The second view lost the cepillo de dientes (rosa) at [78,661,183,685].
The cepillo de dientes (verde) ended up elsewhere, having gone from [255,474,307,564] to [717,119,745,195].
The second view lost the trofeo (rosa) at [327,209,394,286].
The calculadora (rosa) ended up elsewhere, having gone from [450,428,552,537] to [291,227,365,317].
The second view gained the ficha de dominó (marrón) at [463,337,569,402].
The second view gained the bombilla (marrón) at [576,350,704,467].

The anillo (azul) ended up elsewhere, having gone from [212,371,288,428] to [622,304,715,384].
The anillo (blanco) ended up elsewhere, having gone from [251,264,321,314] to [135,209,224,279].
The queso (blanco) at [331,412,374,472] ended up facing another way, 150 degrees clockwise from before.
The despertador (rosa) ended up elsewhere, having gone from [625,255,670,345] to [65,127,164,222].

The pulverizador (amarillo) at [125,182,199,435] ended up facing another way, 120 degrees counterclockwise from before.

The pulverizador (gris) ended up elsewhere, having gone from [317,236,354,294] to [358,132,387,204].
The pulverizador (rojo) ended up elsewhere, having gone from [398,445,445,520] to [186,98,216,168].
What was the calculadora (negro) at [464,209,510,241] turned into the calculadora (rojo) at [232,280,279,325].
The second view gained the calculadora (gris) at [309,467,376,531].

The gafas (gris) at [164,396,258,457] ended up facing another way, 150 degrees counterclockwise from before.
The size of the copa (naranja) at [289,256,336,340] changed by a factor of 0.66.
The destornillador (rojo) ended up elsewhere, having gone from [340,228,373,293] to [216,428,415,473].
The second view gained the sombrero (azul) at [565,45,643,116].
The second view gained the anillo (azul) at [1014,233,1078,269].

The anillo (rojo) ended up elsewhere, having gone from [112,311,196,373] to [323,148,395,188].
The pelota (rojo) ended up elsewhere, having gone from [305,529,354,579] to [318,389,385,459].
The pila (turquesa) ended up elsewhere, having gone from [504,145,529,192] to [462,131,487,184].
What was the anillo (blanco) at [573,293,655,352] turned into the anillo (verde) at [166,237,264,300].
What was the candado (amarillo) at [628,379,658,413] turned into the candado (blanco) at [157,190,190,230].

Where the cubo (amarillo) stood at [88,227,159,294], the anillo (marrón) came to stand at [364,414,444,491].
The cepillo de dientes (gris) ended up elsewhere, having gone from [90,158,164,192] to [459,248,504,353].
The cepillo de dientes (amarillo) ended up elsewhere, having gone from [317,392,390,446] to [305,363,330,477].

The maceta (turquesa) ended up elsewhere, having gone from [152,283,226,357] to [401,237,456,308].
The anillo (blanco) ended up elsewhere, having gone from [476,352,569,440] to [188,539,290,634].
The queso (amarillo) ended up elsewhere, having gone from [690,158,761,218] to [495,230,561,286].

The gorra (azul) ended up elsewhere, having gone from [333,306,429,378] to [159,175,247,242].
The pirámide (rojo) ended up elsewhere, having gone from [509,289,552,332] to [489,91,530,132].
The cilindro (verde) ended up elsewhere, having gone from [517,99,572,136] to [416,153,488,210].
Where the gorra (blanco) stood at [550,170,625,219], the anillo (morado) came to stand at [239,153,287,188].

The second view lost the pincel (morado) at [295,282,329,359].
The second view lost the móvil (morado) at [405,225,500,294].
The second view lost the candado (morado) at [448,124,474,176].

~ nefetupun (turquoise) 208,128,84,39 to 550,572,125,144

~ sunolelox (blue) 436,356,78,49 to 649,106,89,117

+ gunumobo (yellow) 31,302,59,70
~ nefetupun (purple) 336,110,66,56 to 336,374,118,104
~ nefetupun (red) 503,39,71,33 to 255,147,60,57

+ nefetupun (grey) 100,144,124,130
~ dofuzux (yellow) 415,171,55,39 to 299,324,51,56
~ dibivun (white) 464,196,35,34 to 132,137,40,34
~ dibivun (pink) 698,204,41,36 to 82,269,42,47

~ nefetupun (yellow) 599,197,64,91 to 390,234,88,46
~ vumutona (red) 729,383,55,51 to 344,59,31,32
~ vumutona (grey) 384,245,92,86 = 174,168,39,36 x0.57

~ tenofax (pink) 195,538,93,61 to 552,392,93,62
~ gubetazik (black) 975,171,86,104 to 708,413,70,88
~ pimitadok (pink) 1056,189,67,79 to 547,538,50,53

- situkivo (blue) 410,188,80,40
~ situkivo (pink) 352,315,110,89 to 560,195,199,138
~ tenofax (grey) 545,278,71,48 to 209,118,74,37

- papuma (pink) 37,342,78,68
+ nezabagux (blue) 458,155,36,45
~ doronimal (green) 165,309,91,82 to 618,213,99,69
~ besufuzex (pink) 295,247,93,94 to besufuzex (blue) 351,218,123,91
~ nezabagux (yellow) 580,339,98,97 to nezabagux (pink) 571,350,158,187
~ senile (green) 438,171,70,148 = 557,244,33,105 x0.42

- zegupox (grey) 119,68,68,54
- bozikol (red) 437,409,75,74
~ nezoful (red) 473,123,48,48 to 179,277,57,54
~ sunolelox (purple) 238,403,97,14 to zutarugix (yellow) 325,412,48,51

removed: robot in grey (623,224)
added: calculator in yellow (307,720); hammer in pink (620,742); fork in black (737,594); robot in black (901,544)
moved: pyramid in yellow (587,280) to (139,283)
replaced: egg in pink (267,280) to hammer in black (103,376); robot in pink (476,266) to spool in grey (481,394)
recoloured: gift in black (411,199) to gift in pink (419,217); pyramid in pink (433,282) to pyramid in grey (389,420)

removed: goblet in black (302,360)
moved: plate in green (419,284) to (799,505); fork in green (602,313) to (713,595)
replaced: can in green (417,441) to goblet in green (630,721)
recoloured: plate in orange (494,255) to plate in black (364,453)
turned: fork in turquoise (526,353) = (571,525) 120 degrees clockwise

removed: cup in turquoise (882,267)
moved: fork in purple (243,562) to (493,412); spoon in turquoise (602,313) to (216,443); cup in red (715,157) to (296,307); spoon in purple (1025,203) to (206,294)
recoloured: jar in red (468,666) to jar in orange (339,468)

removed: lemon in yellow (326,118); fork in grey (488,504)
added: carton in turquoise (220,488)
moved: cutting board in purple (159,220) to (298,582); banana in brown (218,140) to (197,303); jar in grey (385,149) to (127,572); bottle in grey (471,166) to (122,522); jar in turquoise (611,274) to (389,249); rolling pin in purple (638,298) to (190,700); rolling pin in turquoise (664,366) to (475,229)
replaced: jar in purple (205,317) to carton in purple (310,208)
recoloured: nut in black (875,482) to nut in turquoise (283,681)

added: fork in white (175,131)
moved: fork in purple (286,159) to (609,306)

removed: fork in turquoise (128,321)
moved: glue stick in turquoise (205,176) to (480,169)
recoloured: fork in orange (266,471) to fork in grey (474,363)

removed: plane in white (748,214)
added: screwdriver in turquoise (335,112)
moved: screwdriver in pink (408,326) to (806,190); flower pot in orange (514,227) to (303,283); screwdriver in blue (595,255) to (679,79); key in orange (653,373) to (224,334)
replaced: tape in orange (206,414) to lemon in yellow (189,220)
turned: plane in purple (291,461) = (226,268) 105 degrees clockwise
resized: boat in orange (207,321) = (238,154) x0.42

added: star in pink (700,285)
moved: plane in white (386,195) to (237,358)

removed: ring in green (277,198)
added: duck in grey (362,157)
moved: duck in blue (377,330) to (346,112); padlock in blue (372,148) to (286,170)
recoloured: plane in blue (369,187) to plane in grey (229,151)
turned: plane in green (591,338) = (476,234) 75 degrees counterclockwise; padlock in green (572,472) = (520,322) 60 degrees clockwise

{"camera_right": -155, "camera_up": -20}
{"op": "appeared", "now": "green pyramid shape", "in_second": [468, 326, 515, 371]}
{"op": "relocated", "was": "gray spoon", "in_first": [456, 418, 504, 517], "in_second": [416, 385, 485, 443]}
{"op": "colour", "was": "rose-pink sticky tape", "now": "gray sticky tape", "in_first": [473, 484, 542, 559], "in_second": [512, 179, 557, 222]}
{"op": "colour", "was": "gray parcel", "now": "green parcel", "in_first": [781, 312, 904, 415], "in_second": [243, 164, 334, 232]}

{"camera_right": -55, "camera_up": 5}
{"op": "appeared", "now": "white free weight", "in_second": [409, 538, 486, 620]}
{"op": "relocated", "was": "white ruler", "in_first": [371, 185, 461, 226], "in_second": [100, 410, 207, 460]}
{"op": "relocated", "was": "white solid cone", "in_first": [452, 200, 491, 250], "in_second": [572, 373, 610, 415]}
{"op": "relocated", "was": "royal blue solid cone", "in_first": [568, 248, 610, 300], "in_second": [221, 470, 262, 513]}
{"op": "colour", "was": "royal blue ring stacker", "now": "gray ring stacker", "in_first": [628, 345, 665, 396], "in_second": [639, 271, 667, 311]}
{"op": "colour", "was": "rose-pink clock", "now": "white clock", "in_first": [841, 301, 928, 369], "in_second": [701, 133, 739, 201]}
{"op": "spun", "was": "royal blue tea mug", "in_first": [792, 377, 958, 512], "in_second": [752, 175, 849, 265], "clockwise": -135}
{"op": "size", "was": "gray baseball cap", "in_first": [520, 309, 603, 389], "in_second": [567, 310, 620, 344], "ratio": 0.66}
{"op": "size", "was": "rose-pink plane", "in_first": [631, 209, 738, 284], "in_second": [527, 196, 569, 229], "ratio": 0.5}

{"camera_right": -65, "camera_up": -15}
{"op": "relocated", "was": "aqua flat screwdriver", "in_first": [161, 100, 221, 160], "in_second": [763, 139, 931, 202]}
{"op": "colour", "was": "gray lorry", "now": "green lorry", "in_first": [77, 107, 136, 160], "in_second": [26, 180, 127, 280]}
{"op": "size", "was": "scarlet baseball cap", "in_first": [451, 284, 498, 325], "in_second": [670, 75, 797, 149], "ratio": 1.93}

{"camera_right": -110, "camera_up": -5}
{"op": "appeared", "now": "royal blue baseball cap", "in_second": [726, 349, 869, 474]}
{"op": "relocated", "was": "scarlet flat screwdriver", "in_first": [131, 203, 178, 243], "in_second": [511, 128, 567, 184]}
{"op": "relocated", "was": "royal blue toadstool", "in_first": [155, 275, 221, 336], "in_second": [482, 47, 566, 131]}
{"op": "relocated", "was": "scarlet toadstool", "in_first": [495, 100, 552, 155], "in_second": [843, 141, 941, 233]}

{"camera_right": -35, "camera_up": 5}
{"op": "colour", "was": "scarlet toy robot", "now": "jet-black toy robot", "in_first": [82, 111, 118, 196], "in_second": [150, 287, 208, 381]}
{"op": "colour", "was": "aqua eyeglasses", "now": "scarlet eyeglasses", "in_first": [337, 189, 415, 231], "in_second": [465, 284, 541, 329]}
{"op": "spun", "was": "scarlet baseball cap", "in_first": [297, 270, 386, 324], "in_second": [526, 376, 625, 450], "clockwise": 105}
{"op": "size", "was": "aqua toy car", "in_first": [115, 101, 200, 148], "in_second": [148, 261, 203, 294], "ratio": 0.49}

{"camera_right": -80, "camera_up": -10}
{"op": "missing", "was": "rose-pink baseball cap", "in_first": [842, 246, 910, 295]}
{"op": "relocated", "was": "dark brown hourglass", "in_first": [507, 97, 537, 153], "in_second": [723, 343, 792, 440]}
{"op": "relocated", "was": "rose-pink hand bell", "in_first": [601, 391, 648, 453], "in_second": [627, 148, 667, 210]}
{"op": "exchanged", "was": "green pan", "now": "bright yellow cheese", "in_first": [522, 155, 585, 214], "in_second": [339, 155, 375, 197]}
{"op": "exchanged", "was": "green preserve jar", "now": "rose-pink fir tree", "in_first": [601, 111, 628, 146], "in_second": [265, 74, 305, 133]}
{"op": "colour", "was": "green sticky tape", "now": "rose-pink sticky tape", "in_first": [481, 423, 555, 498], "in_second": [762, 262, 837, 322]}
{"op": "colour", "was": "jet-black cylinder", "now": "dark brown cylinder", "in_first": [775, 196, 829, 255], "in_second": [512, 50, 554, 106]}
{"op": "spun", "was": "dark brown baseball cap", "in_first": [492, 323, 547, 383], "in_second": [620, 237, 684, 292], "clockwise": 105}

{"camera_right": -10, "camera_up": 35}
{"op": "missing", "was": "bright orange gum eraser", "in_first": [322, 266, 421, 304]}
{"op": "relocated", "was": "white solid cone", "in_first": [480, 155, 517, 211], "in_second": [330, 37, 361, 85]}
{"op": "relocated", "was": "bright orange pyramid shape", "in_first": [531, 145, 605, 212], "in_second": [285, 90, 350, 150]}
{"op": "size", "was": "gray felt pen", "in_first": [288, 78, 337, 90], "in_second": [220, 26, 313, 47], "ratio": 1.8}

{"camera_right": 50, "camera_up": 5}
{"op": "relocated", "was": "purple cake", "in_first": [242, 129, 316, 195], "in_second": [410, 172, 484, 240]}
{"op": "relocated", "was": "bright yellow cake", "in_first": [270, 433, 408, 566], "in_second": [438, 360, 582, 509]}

——————————

### ASSIGNED TASK
Check every line above for the word "hammer" and copy those that have it.

### EXERCISE RESULT
added: calculator in yellow (307,720); hammer in pink (620,742); fork in black (737,594); robot in black (901,544)
replaced: egg in pink (267,280) to hammer in black (103,376); robot in pink (476,266) to spool in grey (481,394)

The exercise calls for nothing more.